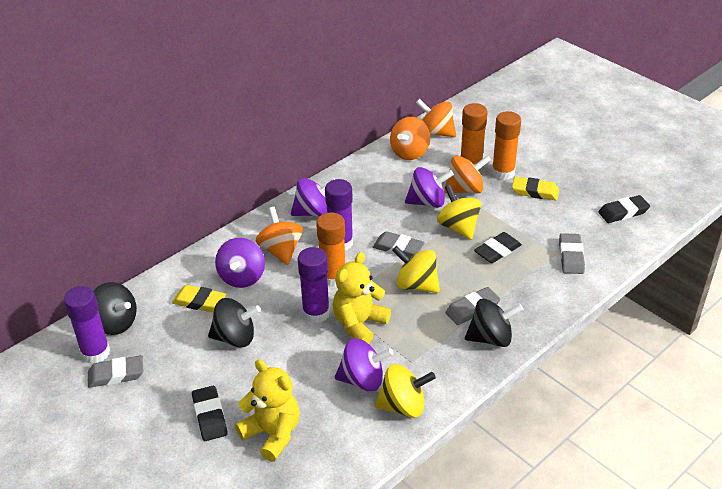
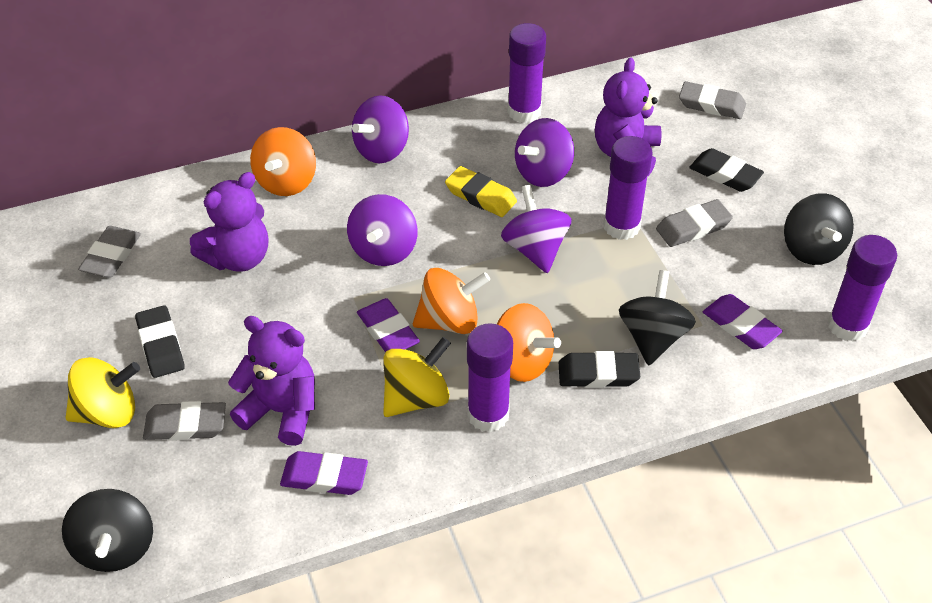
orange glue stick: 3 -> 0
orange spinning top: 4 -> 3
purple eraser: 0 -> 3
purple glue stick: 3 -> 4
purple teddy bear: 0 -> 3
yellow eraser: 2 -> 1
yellow spinning top: 3 -> 2
yellow teddy bear: 2 -> 0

### Work instructions
Start at the line containing "orange spinning top: 4 -> 3" and transcribe through the end of the entries. Please keep both ends and add nothing.

### Response
orange spinning top: 4 -> 3
purple eraser: 0 -> 3
purple glue stick: 3 -> 4
purple teddy bear: 0 -> 3
yellow eraser: 2 -> 1
yellow spinning top: 3 -> 2
yellow teddy bear: 2 -> 0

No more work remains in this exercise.